**DIRECTIONS:**
The task requires repeating, word for word, the lines from the one with "pink goblet [181,51,242,177]" through the end of the material, leaving out all pictures.

**********

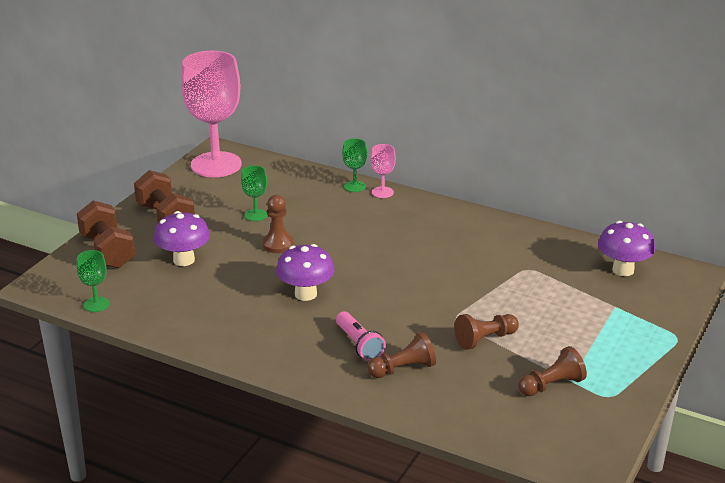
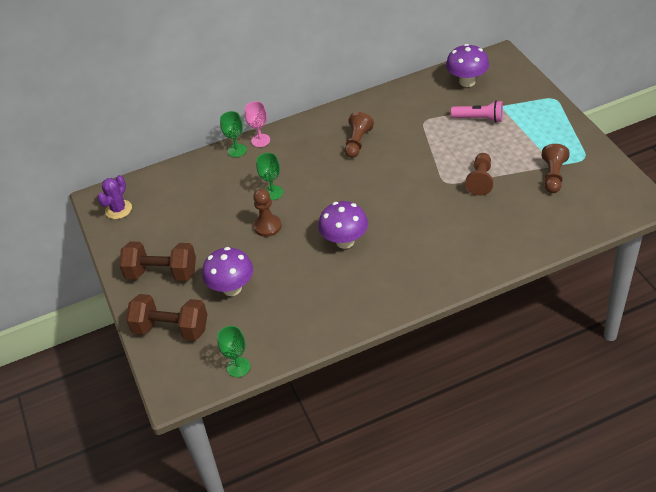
camera: 45 degrees left, 15 degrees up
pink goblet [181,51,242,177] -> purple cactus [97,175,132,219]
green goblet [241,165,267,221] -> green goblet moved to [256,153,283,200]
pink flashlight [336,311,386,361] -> pink flashlight moved to [451,100,503,123]
brown pawn [367,331,436,378] -> brown pawn moved to [344,112,374,158]

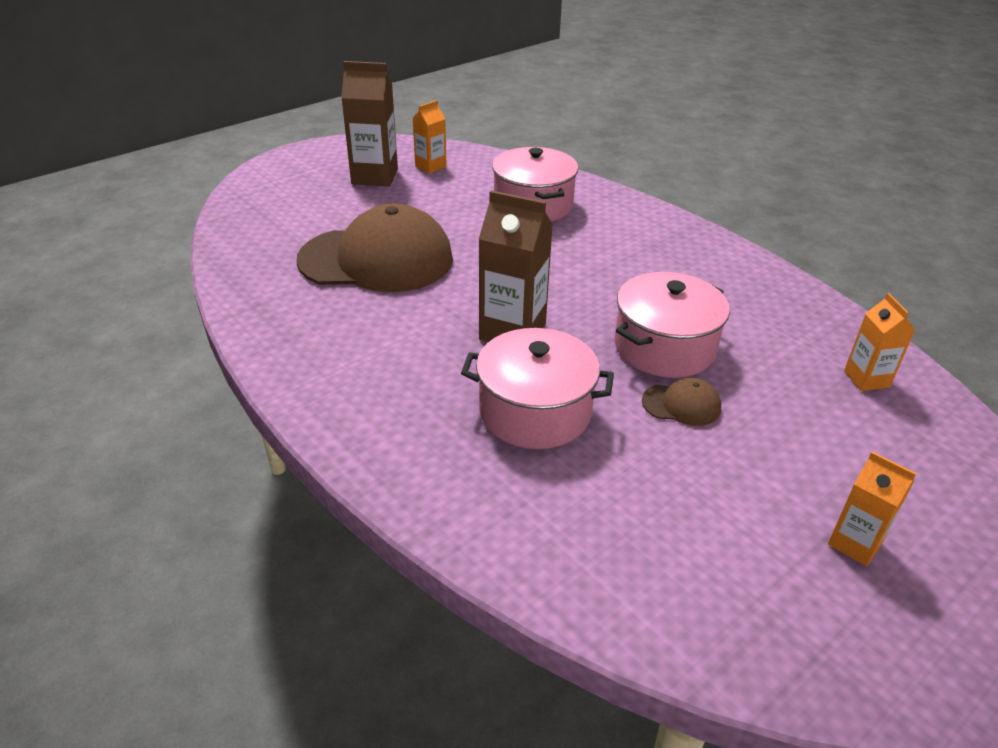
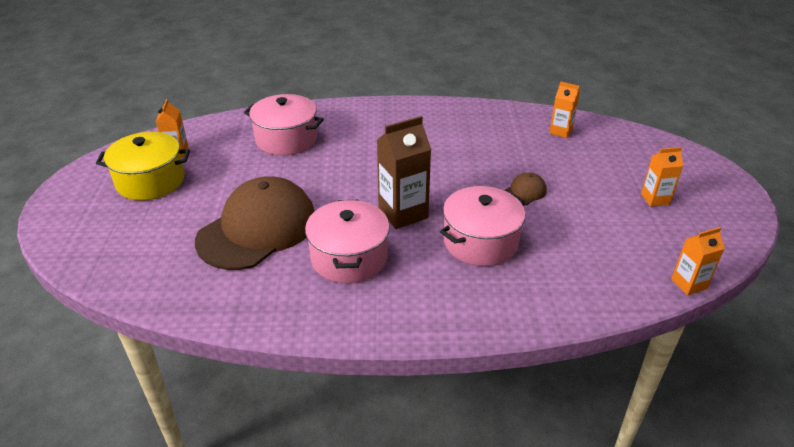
camera: 50 degrees left, 0 degrees up
brown carton [341,61,398,186] -> yellow pot [96,132,190,201]
pink pot [614,272,730,378] -> pink pot moved to [305,200,390,283]
none -> orange carton [671,227,725,295]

**********

**OUTPUT:**
pink goblet [181,51,242,177] -> purple cactus [97,175,132,219]
green goblet [241,165,267,221] -> green goblet moved to [256,153,283,200]
pink flashlight [336,311,386,361] -> pink flashlight moved to [451,100,503,123]
brown pawn [367,331,436,378] -> brown pawn moved to [344,112,374,158]

camera: 50 degrees left, 0 degrees up
brown carton [341,61,398,186] -> yellow pot [96,132,190,201]
pink pot [614,272,730,378] -> pink pot moved to [305,200,390,283]
none -> orange carton [671,227,725,295]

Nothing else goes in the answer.